Find the line containing "BUZZER pin IO: 4 -> none" in the records below. Copy exactly that line and each one after it, ending at the line containing "FAN3 pin GND: none -> GND", and nothing more.

<<<<

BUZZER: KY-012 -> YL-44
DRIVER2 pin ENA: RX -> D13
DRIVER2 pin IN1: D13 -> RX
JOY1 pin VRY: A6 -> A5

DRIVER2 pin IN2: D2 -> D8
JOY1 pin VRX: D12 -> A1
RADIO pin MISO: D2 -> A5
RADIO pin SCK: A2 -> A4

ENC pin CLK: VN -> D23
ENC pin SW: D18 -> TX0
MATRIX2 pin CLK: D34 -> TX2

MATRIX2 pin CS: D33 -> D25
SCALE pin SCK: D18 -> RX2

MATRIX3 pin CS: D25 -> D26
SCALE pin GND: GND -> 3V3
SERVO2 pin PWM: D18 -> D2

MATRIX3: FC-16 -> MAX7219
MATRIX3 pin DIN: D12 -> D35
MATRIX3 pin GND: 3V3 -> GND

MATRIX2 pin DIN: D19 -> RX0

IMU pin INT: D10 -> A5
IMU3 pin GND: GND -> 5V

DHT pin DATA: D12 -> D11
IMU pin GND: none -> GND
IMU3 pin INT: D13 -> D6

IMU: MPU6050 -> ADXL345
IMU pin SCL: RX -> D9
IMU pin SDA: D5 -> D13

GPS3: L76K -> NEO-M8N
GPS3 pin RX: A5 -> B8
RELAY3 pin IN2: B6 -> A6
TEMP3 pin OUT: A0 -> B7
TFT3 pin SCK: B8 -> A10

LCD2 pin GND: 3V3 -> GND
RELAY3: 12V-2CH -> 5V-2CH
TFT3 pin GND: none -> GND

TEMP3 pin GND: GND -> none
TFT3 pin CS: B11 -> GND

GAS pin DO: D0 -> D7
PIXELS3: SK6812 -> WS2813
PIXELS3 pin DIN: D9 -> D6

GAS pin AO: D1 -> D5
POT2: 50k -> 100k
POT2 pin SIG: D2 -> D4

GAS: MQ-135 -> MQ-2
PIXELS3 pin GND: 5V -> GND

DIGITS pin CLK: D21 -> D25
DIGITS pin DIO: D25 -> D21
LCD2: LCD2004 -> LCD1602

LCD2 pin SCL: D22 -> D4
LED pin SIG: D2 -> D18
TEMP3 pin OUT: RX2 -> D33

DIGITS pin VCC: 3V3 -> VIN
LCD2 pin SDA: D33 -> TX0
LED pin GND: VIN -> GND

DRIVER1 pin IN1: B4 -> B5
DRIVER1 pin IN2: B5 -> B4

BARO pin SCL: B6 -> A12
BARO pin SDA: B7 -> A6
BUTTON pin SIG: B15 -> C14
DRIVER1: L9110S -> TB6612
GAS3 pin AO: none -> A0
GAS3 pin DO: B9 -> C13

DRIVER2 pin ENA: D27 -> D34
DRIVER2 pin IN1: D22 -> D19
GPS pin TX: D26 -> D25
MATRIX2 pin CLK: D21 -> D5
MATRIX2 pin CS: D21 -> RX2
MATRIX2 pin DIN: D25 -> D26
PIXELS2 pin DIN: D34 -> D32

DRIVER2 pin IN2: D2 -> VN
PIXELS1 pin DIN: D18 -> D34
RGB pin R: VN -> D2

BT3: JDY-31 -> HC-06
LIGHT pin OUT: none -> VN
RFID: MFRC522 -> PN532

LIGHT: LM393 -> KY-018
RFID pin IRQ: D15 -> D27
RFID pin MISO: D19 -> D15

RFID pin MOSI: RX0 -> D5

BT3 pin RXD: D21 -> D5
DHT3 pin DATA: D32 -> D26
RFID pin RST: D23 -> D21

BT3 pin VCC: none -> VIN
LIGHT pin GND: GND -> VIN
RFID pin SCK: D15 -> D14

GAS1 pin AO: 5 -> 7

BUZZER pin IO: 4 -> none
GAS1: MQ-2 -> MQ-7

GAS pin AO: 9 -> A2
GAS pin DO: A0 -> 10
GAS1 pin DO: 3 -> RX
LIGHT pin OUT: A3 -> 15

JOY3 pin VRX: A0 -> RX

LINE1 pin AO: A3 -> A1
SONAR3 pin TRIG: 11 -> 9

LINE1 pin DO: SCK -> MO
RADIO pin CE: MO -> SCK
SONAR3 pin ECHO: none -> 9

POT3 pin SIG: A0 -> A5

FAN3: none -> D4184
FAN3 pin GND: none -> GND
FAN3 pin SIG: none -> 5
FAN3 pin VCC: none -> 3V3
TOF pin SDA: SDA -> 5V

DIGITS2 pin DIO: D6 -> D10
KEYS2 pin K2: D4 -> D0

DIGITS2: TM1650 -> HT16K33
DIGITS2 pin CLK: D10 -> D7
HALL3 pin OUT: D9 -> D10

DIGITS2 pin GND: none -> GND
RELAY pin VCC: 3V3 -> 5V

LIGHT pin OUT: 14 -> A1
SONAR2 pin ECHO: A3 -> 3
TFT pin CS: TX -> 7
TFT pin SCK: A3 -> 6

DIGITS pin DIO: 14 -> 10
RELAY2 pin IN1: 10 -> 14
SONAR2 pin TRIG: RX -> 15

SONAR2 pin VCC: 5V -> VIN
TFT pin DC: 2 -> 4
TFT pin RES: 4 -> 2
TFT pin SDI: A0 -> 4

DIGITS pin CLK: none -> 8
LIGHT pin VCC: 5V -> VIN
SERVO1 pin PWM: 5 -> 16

>>>>

- **OUTPUT OF THE EXERCISE**
BUZZER pin IO: 4 -> none
GAS1: MQ-2 -> MQ-7

GAS pin AO: 9 -> A2
GAS pin DO: A0 -> 10
GAS1 pin DO: 3 -> RX
LIGHT pin OUT: A3 -> 15

JOY3 pin VRX: A0 -> RX

LINE1 pin AO: A3 -> A1
SONAR3 pin TRIG: 11 -> 9

LINE1 pin DO: SCK -> MO
RADIO pin CE: MO -> SCK
SONAR3 pin ECHO: none -> 9

POT3 pin SIG: A0 -> A5

FAN3: none -> D4184
FAN3 pin GND: none -> GND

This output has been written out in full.